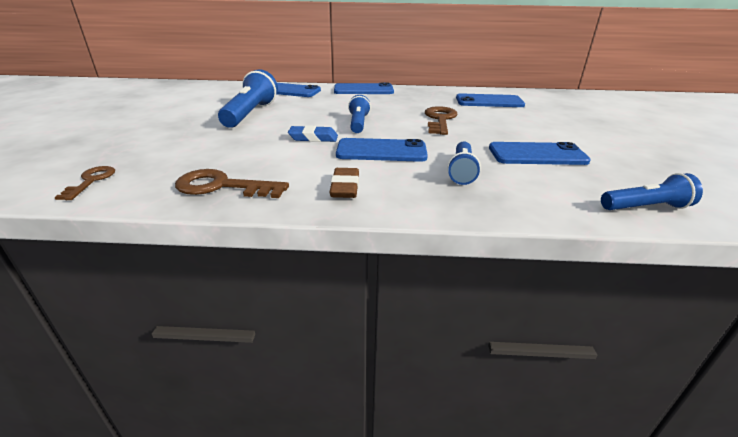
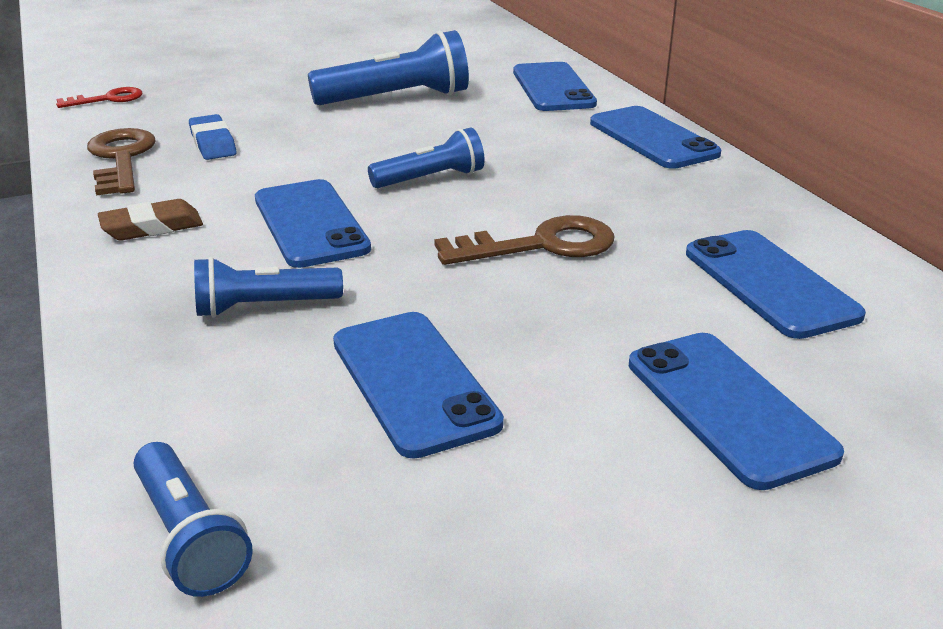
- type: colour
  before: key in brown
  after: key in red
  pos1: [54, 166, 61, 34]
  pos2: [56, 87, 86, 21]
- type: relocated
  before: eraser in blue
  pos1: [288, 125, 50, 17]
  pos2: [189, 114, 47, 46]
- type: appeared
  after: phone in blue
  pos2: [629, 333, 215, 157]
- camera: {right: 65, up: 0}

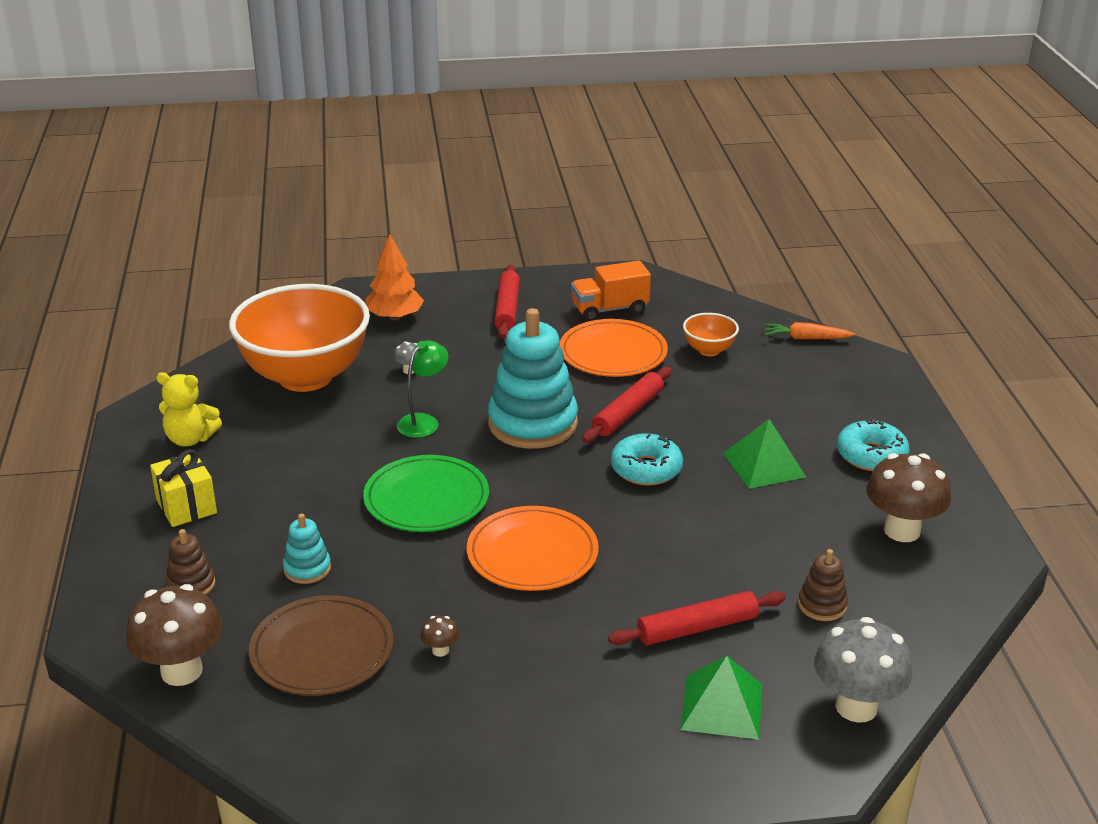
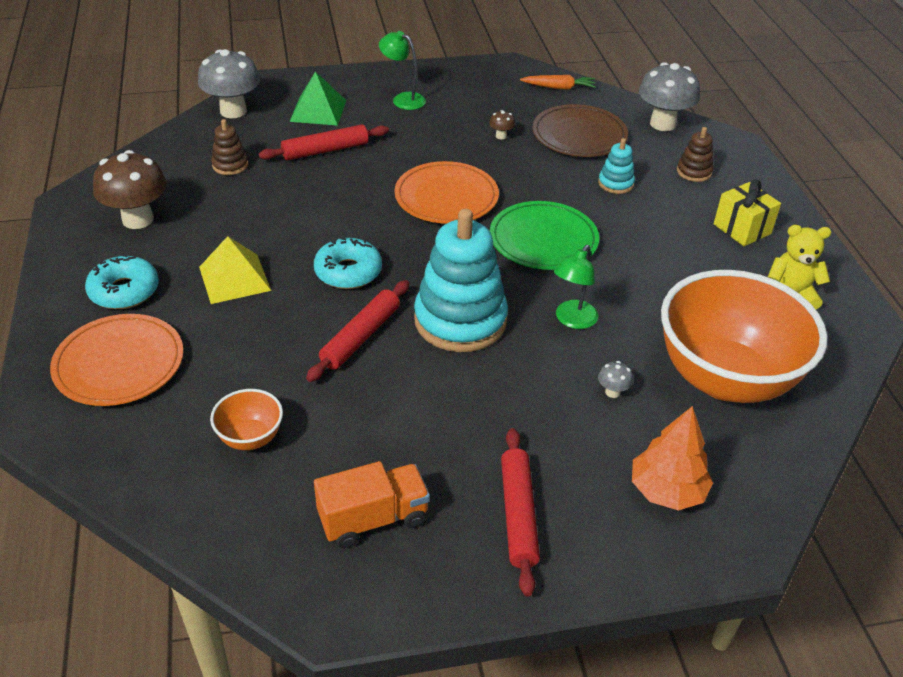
- type: relocated
  before: plate in orange
  pos1: [559, 319, 109, 58]
  pos2: [50, 314, 134, 92]
- type: colour
  before: pyramid in green
  after: pyramid in yellow
  pos1: [723, 419, 83, 70]
  pos2: [199, 236, 72, 68]
- type: appeared
  after: lamp in green
  pos2: [379, 31, 47, 79]
- type: relocated
  before: carrot in orange
  pos1: [764, 322, 91, 17]
  pos2: [520, 75, 76, 15]
- type: colour
  before: mushroom in brown
  after: mushroom in grey
  pos1: [126, 584, 97, 102]
  pos2: [639, 62, 61, 69]
- camera: {right: 175, up: 10}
◆ ◆ ◆ ◆ ◆ ◆ ◆
[TRY IT]: Return the lines from the one that contains "before: key in brown" through the final line of the listing above, inclusive. Transcribe them exactly and drop the pictures.

[TASK RESULT]:
  before: key in brown
  after: key in red
  pos1: [54, 166, 61, 34]
  pos2: [56, 87, 86, 21]
- type: relocated
  before: eraser in blue
  pos1: [288, 125, 50, 17]
  pos2: [189, 114, 47, 46]
- type: appeared
  after: phone in blue
  pos2: [629, 333, 215, 157]
- camera: {right: 65, up: 0}

- type: relocated
  before: plate in orange
  pos1: [559, 319, 109, 58]
  pos2: [50, 314, 134, 92]
- type: colour
  before: pyramid in green
  after: pyramid in yellow
  pos1: [723, 419, 83, 70]
  pos2: [199, 236, 72, 68]
- type: appeared
  after: lamp in green
  pos2: [379, 31, 47, 79]
- type: relocated
  before: carrot in orange
  pos1: [764, 322, 91, 17]
  pos2: [520, 75, 76, 15]
- type: colour
  before: mushroom in brown
  after: mushroom in grey
  pos1: [126, 584, 97, 102]
  pos2: [639, 62, 61, 69]
- camera: {right: 175, up: 10}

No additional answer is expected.